(Records drawn from a dataset)
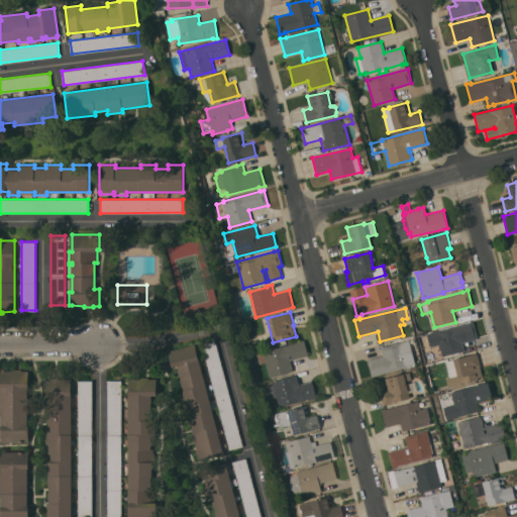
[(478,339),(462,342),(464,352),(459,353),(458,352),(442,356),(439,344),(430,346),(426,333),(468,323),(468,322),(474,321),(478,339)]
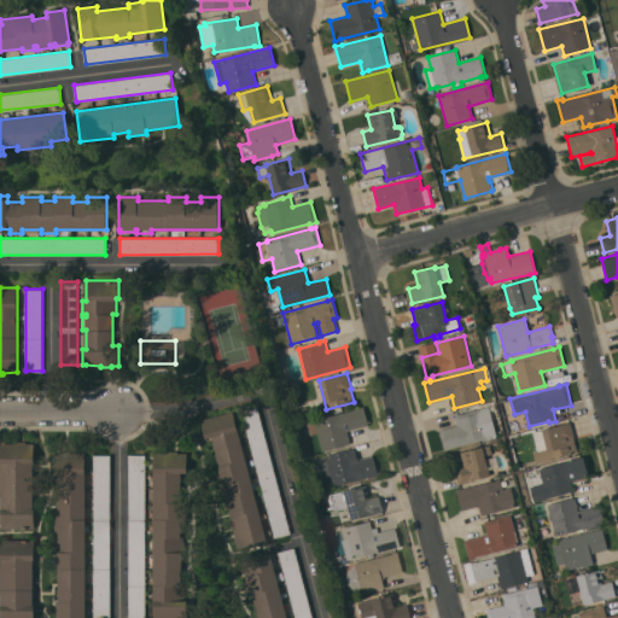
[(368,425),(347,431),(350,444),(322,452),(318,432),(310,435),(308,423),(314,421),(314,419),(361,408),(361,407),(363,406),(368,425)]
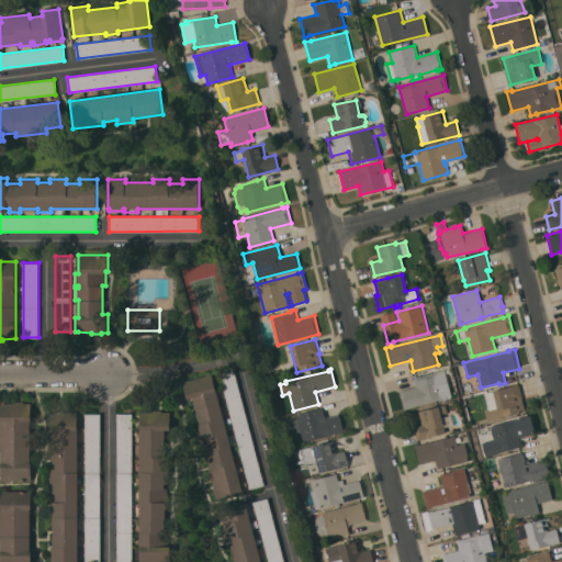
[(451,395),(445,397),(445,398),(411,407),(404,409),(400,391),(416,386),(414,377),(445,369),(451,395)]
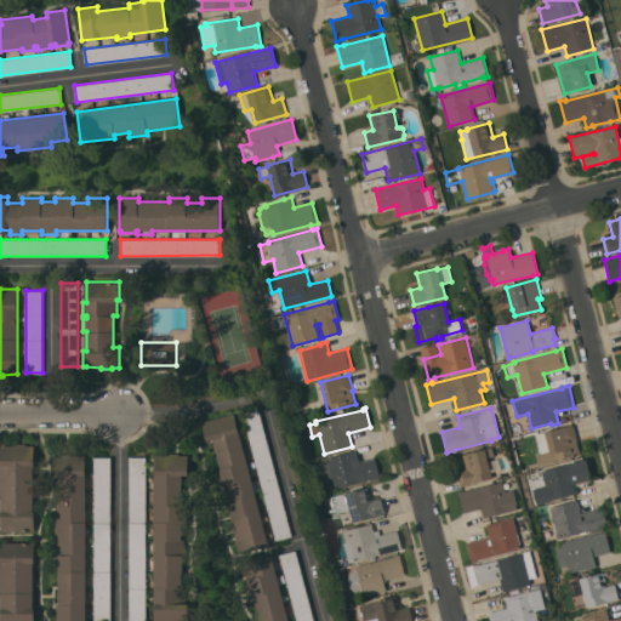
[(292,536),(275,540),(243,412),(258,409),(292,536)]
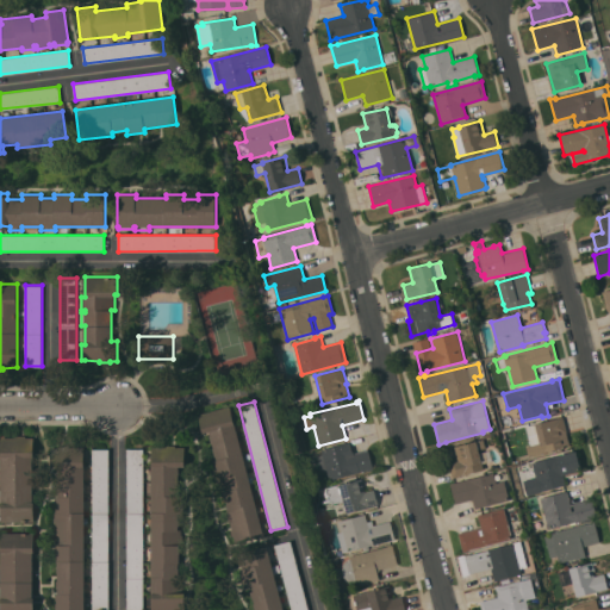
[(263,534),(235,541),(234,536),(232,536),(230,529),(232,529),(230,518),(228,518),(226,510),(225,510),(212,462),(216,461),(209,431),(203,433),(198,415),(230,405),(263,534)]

**The problem**
Retype every entry verbatim and exclude the pictures from the copy.

**Exercise response**
[(478,339),(462,342),(464,352),(459,353),(458,352),(442,356),(439,344),(430,346),(426,333),(468,323),(468,322),(474,321),(478,339)]
[(368,425),(347,431),(350,444),(322,452),(318,432),(310,435),(308,423),(314,421),(314,419),(361,408),(361,407),(363,406),(368,425)]
[(451,395),(445,397),(445,398),(411,407),(404,409),(400,391),(416,386),(414,377),(445,369),(451,395)]
[(292,536),(275,540),(243,412),(258,409),(292,536)]
[(263,534),(235,541),(234,536),(232,536),(230,529),(232,529),(230,518),(228,518),(226,510),(225,510),(212,462),(216,461),(209,431),(203,433),(198,415),(230,405),(263,534)]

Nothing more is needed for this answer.